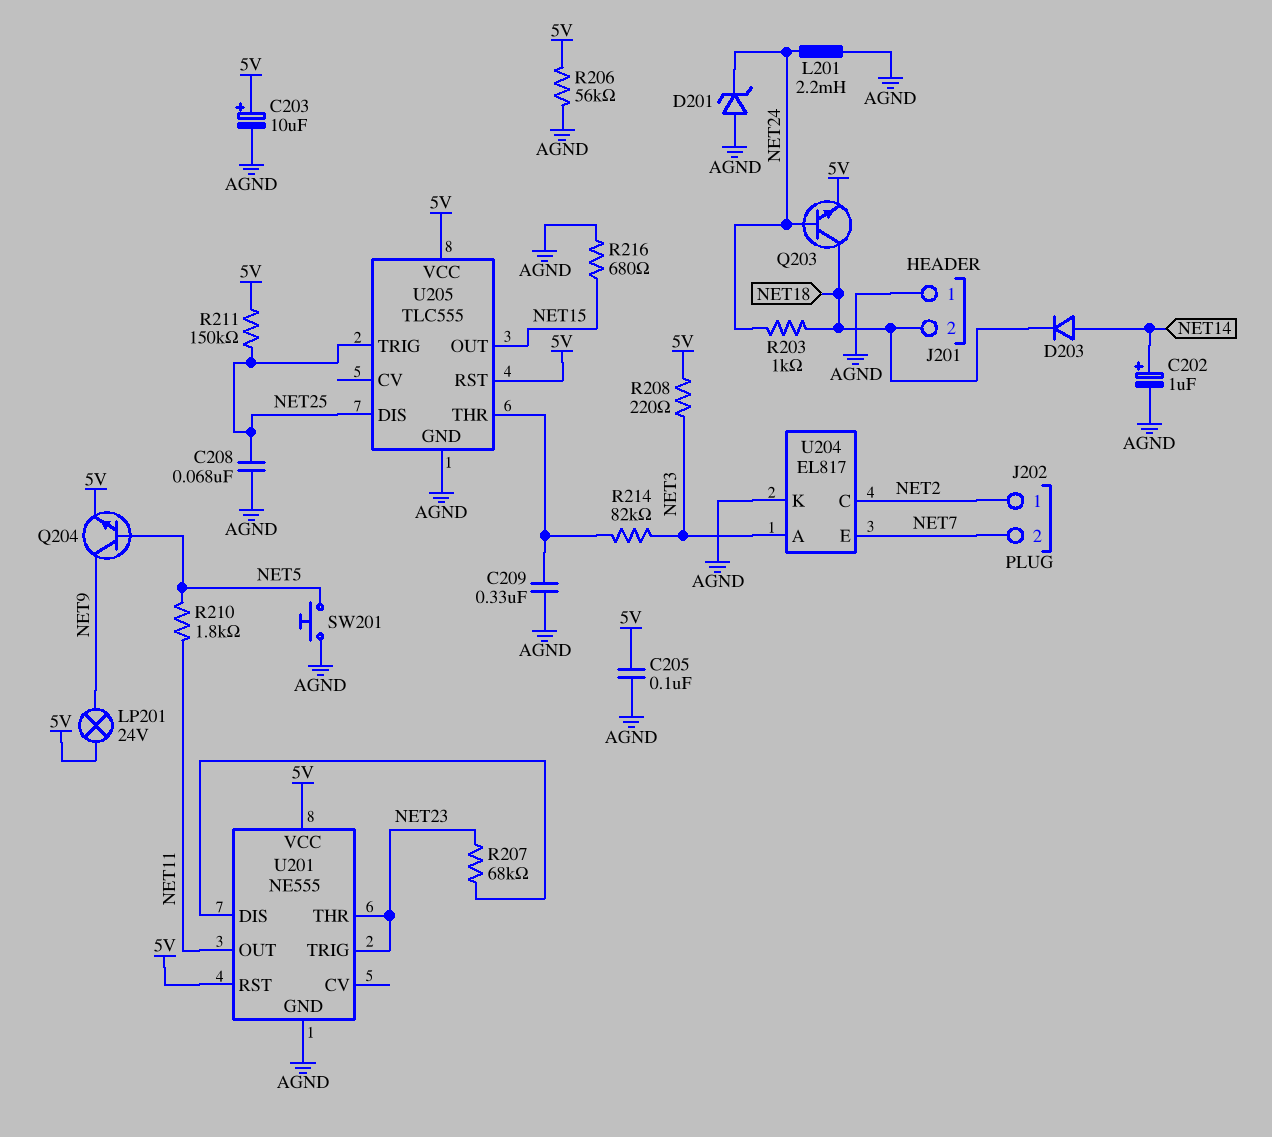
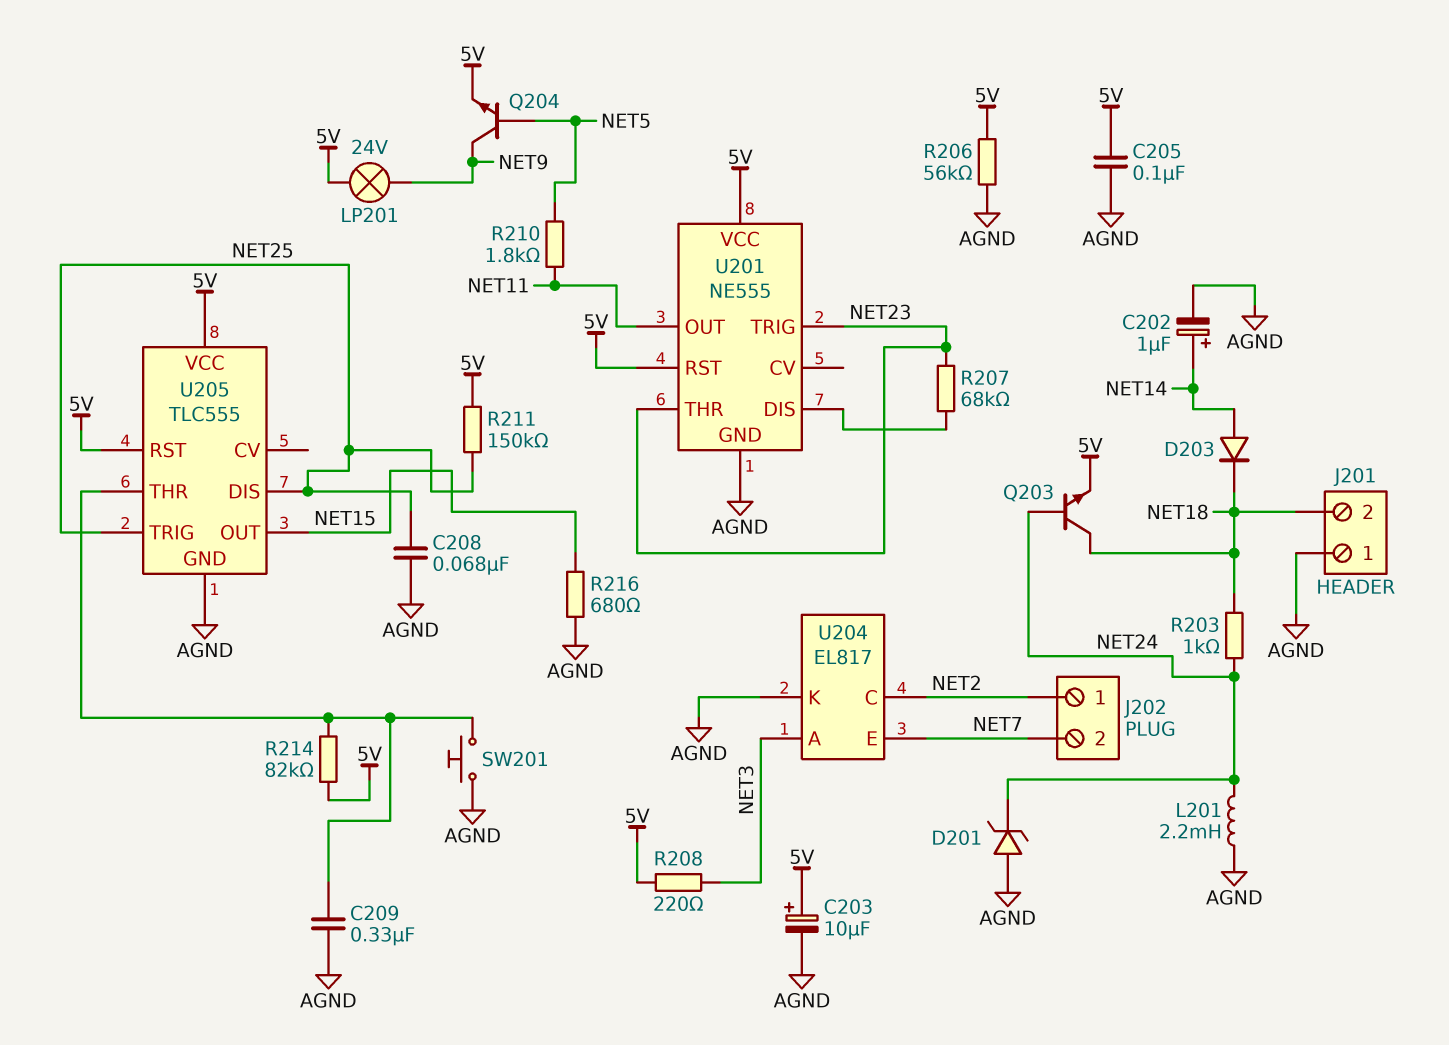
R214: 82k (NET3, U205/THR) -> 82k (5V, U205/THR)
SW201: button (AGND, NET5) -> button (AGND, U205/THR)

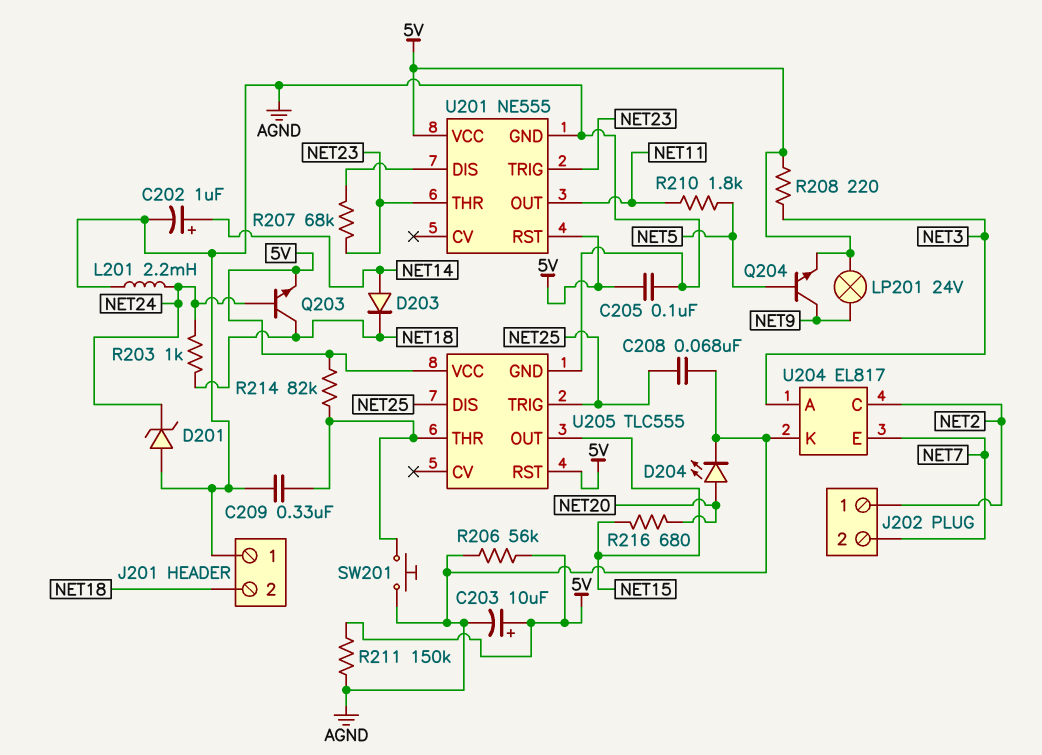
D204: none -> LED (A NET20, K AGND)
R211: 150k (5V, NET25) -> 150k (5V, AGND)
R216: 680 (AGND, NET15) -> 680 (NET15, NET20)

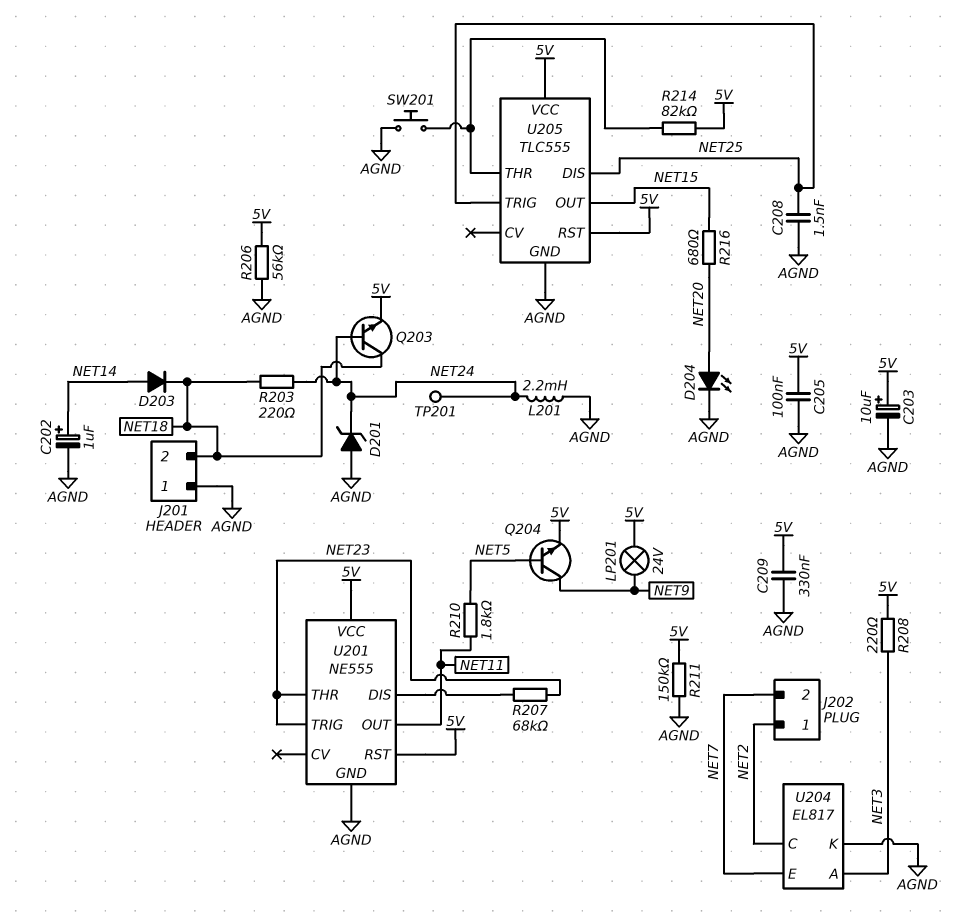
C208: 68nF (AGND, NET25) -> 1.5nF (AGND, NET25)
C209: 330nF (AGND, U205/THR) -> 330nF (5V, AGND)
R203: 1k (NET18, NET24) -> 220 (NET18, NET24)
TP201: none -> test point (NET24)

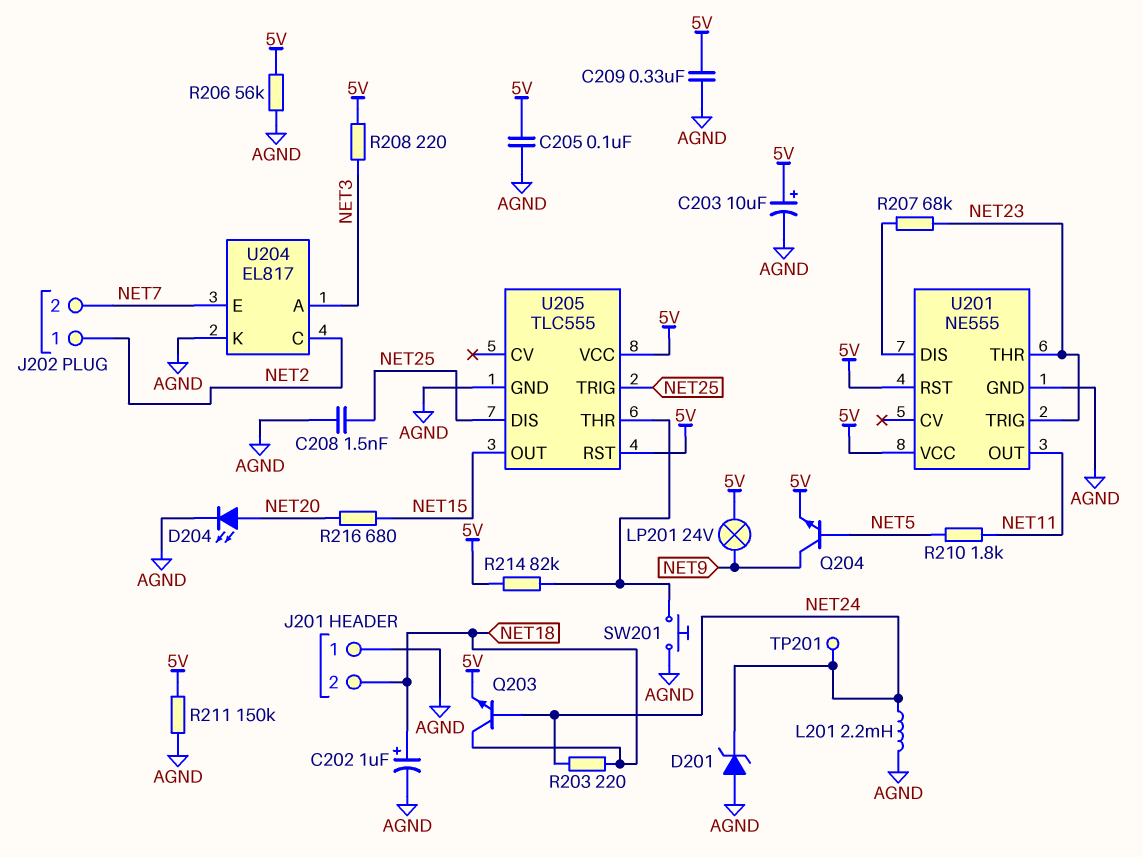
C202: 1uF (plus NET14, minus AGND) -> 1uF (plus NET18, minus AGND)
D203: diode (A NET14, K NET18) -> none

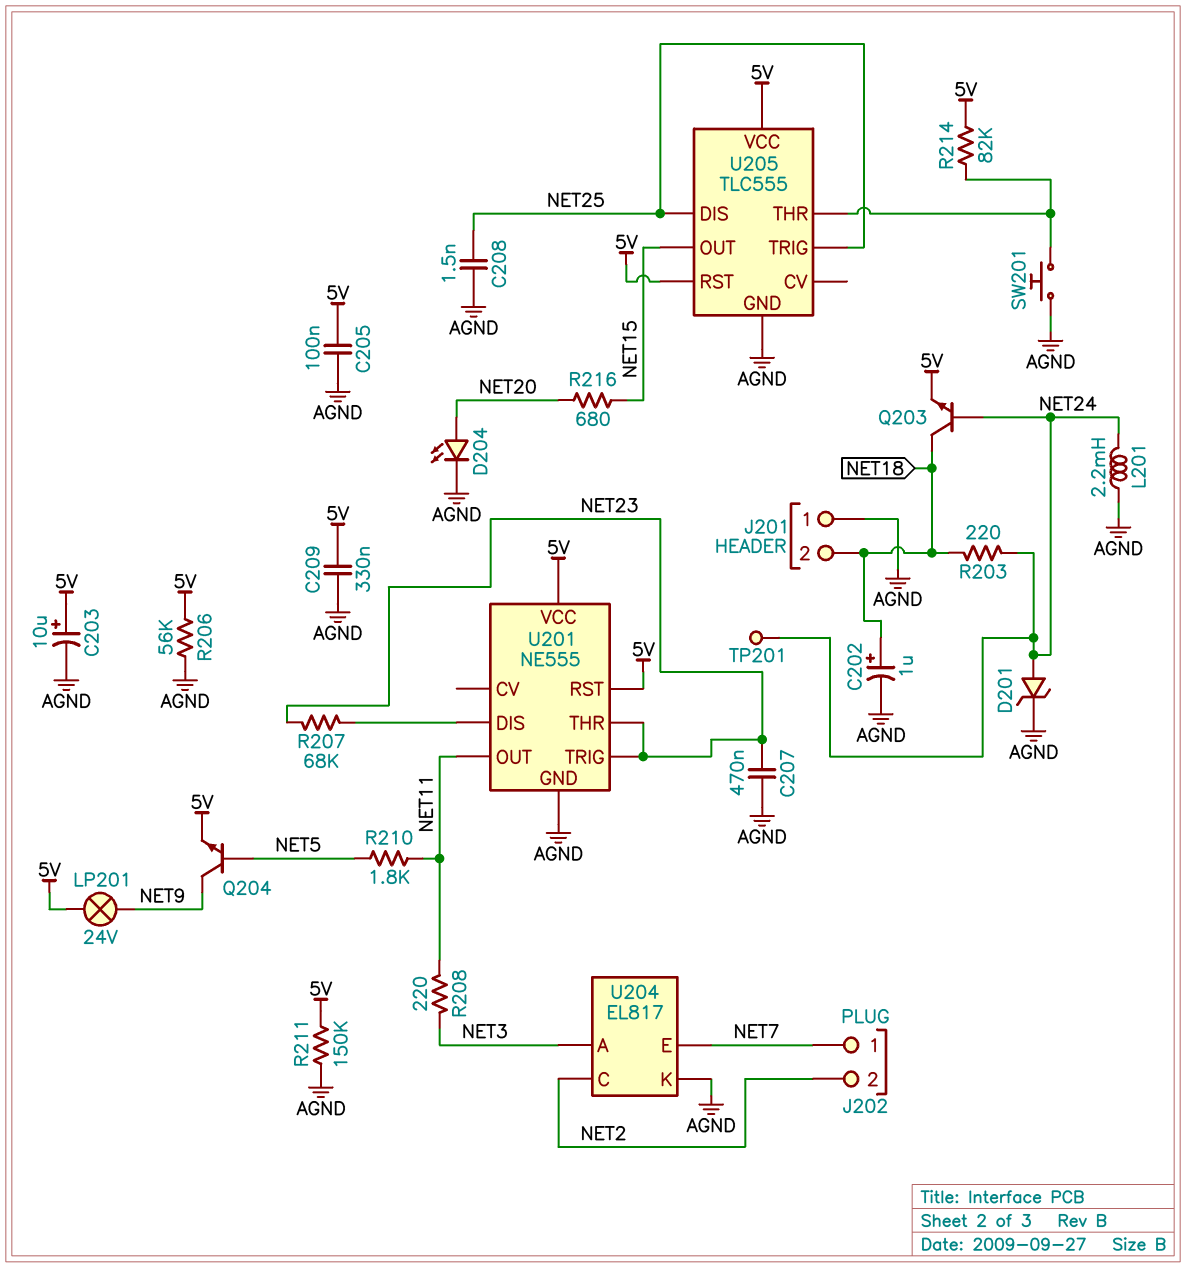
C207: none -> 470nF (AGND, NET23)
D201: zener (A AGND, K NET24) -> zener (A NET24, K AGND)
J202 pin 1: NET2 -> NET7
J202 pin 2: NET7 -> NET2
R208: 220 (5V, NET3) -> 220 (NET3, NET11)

■ ■ ■

-- Task description --
Pull every line containing the word "none" out of the material and copy it.

-- Output of the exercise --
D204: none -> LED (A NET20, K AGND)
TP201: none -> test point (NET24)
D203: diode (A NET14, K NET18) -> none
C207: none -> 470nF (AGND, NET23)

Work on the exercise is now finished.